• **Dataset entries**
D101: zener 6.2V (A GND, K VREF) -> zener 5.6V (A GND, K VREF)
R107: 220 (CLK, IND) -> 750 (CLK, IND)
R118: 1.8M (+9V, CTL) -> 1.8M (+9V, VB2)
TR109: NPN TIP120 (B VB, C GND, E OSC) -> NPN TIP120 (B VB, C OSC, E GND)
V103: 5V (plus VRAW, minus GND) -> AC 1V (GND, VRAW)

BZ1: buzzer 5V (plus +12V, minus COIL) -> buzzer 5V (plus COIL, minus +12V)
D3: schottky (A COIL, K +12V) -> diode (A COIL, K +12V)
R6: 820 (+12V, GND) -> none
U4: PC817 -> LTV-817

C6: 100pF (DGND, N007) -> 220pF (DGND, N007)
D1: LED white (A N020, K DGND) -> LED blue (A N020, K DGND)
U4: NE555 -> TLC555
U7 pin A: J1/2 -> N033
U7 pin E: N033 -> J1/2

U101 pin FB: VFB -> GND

• **Work item**
Repeat every entry exactly, please.

• **Exercise solution**
D101: zener 6.2V (A GND, K VREF) -> zener 5.6V (A GND, K VREF)
R107: 220 (CLK, IND) -> 750 (CLK, IND)
R118: 1.8M (+9V, CTL) -> 1.8M (+9V, VB2)
TR109: NPN TIP120 (B VB, C GND, E OSC) -> NPN TIP120 (B VB, C OSC, E GND)
V103: 5V (plus VRAW, minus GND) -> AC 1V (GND, VRAW)

BZ1: buzzer 5V (plus +12V, minus COIL) -> buzzer 5V (plus COIL, minus +12V)
D3: schottky (A COIL, K +12V) -> diode (A COIL, K +12V)
R6: 820 (+12V, GND) -> none
U4: PC817 -> LTV-817

C6: 100pF (DGND, N007) -> 220pF (DGND, N007)
D1: LED white (A N020, K DGND) -> LED blue (A N020, K DGND)
U4: NE555 -> TLC555
U7 pin A: J1/2 -> N033
U7 pin E: N033 -> J1/2

U101 pin FB: VFB -> GND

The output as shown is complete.